## EXERCISE BRIEF
Word for word, copy all of the entries.

## Collected data
↓↓↓
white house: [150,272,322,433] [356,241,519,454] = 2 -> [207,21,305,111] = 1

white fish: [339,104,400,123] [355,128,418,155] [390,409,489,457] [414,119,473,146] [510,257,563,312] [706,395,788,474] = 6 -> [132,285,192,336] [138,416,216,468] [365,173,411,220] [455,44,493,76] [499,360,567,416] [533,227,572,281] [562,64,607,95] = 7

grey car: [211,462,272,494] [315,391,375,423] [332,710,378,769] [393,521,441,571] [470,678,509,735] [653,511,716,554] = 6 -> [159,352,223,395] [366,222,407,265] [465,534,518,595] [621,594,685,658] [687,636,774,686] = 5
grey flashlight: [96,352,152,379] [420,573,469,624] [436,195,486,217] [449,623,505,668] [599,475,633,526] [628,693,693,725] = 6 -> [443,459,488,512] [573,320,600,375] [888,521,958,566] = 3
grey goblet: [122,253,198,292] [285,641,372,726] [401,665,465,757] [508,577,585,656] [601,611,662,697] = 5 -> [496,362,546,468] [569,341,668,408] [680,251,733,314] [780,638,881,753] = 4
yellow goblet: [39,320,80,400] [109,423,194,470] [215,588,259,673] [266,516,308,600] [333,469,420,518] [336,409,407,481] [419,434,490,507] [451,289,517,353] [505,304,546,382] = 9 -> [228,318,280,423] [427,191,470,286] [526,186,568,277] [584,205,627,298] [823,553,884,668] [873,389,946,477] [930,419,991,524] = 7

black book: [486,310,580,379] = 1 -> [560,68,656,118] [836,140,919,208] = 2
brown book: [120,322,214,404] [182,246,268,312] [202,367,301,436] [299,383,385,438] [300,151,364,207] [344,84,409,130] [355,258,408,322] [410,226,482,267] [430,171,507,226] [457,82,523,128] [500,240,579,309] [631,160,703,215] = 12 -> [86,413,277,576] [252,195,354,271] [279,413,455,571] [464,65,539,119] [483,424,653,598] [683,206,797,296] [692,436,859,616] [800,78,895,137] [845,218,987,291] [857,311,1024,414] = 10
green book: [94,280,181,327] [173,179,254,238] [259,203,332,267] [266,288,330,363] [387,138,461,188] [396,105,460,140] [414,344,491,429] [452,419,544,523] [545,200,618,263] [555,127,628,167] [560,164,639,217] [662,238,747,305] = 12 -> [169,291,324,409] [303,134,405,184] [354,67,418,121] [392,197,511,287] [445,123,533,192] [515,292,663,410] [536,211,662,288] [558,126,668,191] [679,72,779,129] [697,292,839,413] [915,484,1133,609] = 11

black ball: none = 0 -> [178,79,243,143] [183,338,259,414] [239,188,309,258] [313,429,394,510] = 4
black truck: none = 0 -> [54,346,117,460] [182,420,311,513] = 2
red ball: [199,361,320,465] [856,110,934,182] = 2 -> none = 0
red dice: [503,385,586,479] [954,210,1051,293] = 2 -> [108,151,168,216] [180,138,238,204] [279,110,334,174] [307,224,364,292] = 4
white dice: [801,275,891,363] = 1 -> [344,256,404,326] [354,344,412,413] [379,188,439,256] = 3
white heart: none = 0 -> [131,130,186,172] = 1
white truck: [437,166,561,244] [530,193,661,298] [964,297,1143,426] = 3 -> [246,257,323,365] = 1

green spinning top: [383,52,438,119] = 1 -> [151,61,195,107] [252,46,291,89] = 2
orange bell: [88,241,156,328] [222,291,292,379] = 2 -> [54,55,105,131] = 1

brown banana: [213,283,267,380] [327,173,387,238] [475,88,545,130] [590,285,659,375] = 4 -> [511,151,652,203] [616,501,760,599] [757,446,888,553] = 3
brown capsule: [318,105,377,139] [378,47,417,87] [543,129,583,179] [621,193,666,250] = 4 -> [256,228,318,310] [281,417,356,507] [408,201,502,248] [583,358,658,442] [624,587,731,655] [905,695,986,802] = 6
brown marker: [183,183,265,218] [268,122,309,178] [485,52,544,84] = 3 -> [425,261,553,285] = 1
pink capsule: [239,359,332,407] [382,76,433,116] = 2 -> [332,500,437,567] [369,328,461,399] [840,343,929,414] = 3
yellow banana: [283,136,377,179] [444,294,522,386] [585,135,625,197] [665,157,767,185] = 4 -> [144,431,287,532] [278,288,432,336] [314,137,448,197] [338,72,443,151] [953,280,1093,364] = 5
↑↑↑
## TASK RESPONSE
white house: [150,272,322,433] [356,241,519,454] = 2 -> [207,21,305,111] = 1

white fish: [339,104,400,123] [355,128,418,155] [390,409,489,457] [414,119,473,146] [510,257,563,312] [706,395,788,474] = 6 -> [132,285,192,336] [138,416,216,468] [365,173,411,220] [455,44,493,76] [499,360,567,416] [533,227,572,281] [562,64,607,95] = 7

grey car: [211,462,272,494] [315,391,375,423] [332,710,378,769] [393,521,441,571] [470,678,509,735] [653,511,716,554] = 6 -> [159,352,223,395] [366,222,407,265] [465,534,518,595] [621,594,685,658] [687,636,774,686] = 5
grey flashlight: [96,352,152,379] [420,573,469,624] [436,195,486,217] [449,623,505,668] [599,475,633,526] [628,693,693,725] = 6 -> [443,459,488,512] [573,320,600,375] [888,521,958,566] = 3
grey goblet: [122,253,198,292] [285,641,372,726] [401,665,465,757] [508,577,585,656] [601,611,662,697] = 5 -> [496,362,546,468] [569,341,668,408] [680,251,733,314] [780,638,881,753] = 4
yellow goblet: [39,320,80,400] [109,423,194,470] [215,588,259,673] [266,516,308,600] [333,469,420,518] [336,409,407,481] [419,434,490,507] [451,289,517,353] [505,304,546,382] = 9 -> [228,318,280,423] [427,191,470,286] [526,186,568,277] [584,205,627,298] [823,553,884,668] [873,389,946,477] [930,419,991,524] = 7

black book: [486,310,580,379] = 1 -> [560,68,656,118] [836,140,919,208] = 2
brown book: [120,322,214,404] [182,246,268,312] [202,367,301,436] [299,383,385,438] [300,151,364,207] [344,84,409,130] [355,258,408,322] [410,226,482,267] [430,171,507,226] [457,82,523,128] [500,240,579,309] [631,160,703,215] = 12 -> [86,413,277,576] [252,195,354,271] [279,413,455,571] [464,65,539,119] [483,424,653,598] [683,206,797,296] [692,436,859,616] [800,78,895,137] [845,218,987,291] [857,311,1024,414] = 10
green book: [94,280,181,327] [173,179,254,238] [259,203,332,267] [266,288,330,363] [387,138,461,188] [396,105,460,140] [414,344,491,429] [452,419,544,523] [545,200,618,263] [555,127,628,167] [560,164,639,217] [662,238,747,305] = 12 -> [169,291,324,409] [303,134,405,184] [354,67,418,121] [392,197,511,287] [445,123,533,192] [515,292,663,410] [536,211,662,288] [558,126,668,191] [679,72,779,129] [697,292,839,413] [915,484,1133,609] = 11

black ball: none = 0 -> [178,79,243,143] [183,338,259,414] [239,188,309,258] [313,429,394,510] = 4
black truck: none = 0 -> [54,346,117,460] [182,420,311,513] = 2
red ball: [199,361,320,465] [856,110,934,182] = 2 -> none = 0
red dice: [503,385,586,479] [954,210,1051,293] = 2 -> [108,151,168,216] [180,138,238,204] [279,110,334,174] [307,224,364,292] = 4
white dice: [801,275,891,363] = 1 -> [344,256,404,326] [354,344,412,413] [379,188,439,256] = 3
white heart: none = 0 -> [131,130,186,172] = 1
white truck: [437,166,561,244] [530,193,661,298] [964,297,1143,426] = 3 -> [246,257,323,365] = 1

green spinning top: [383,52,438,119] = 1 -> [151,61,195,107] [252,46,291,89] = 2
orange bell: [88,241,156,328] [222,291,292,379] = 2 -> [54,55,105,131] = 1

brown banana: [213,283,267,380] [327,173,387,238] [475,88,545,130] [590,285,659,375] = 4 -> [511,151,652,203] [616,501,760,599] [757,446,888,553] = 3
brown capsule: [318,105,377,139] [378,47,417,87] [543,129,583,179] [621,193,666,250] = 4 -> [256,228,318,310] [281,417,356,507] [408,201,502,248] [583,358,658,442] [624,587,731,655] [905,695,986,802] = 6
brown marker: [183,183,265,218] [268,122,309,178] [485,52,544,84] = 3 -> [425,261,553,285] = 1
pink capsule: [239,359,332,407] [382,76,433,116] = 2 -> [332,500,437,567] [369,328,461,399] [840,343,929,414] = 3
yellow banana: [283,136,377,179] [444,294,522,386] [585,135,625,197] [665,157,767,185] = 4 -> [144,431,287,532] [278,288,432,336] [314,137,448,197] [338,72,443,151] [953,280,1093,364] = 5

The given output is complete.